YOUR GOAL.
Reproduce exactly the line containing "none -> lime plate E5:G5 level 1" and each line after it until the listing ends, leaving pictures out.

.....

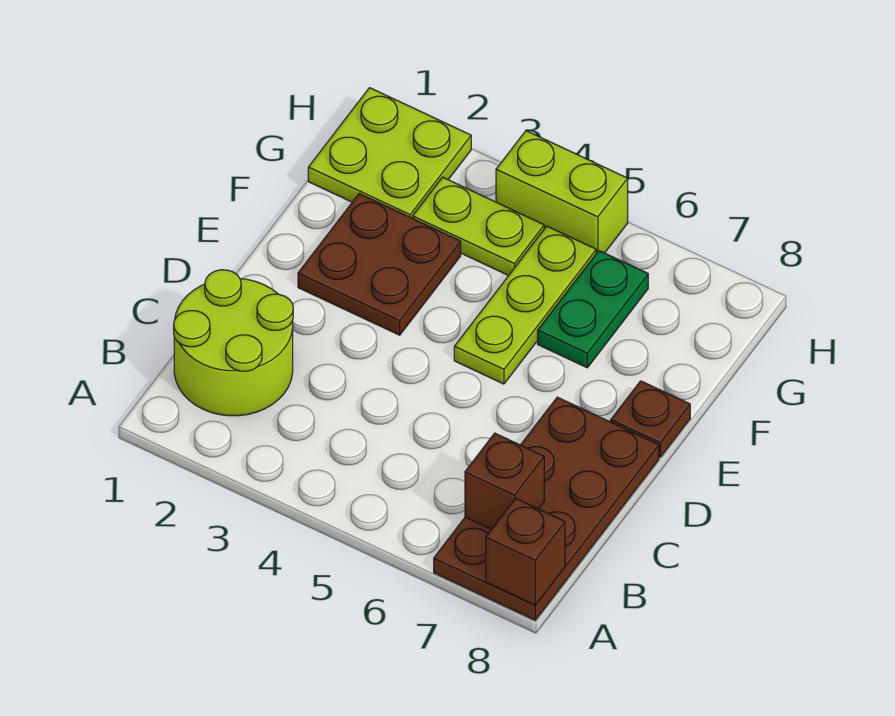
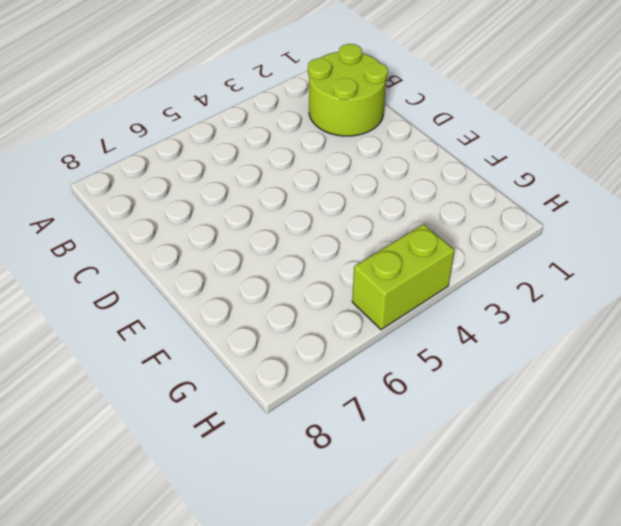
none -> brown plate A7:D8 level 1
none -> brown plate E2:F3 level 1

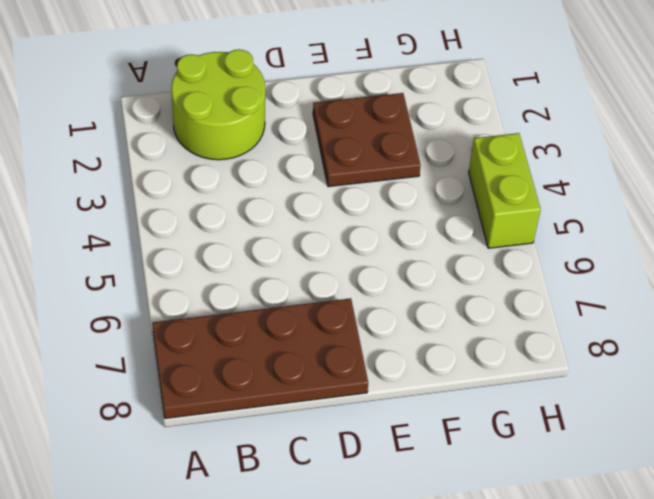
none -> lime plate E5:G5 level 1
none -> brown plate E8 level 1

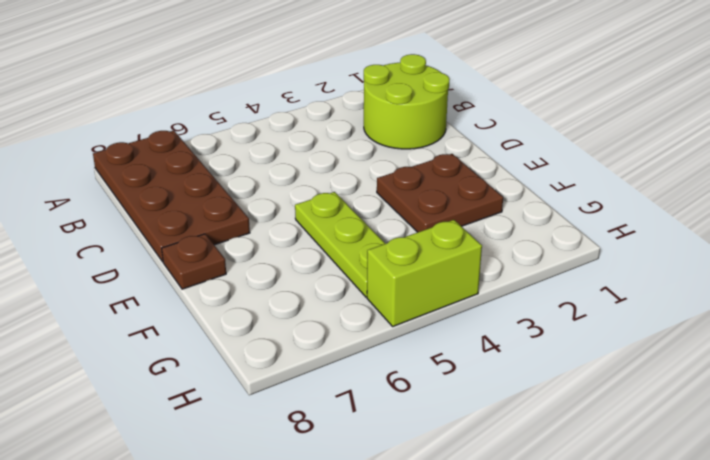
none -> green plate F6:G6 level 1
none -> lime plate G1:H2 level 1

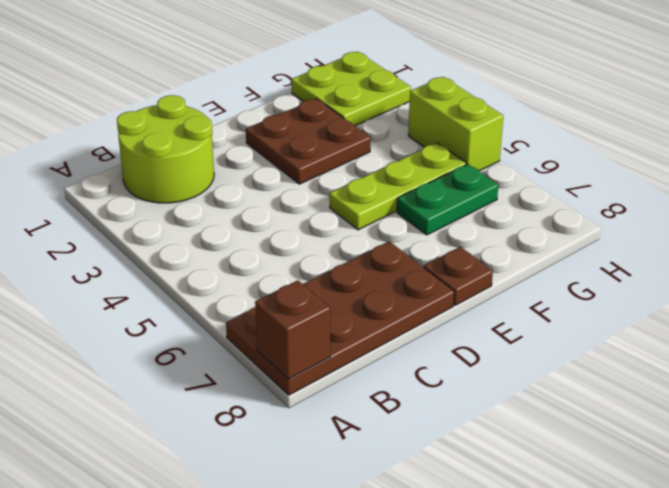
none -> lime plate G3:G4 level 1
none -> brown brick B7 level 2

.....

SOLVED PROBLEM.
none -> lime plate E5:G5 level 1
none -> brown plate E8 level 1

none -> green plate F6:G6 level 1
none -> lime plate G1:H2 level 1

none -> lime plate G3:G4 level 1
none -> brown brick B7 level 2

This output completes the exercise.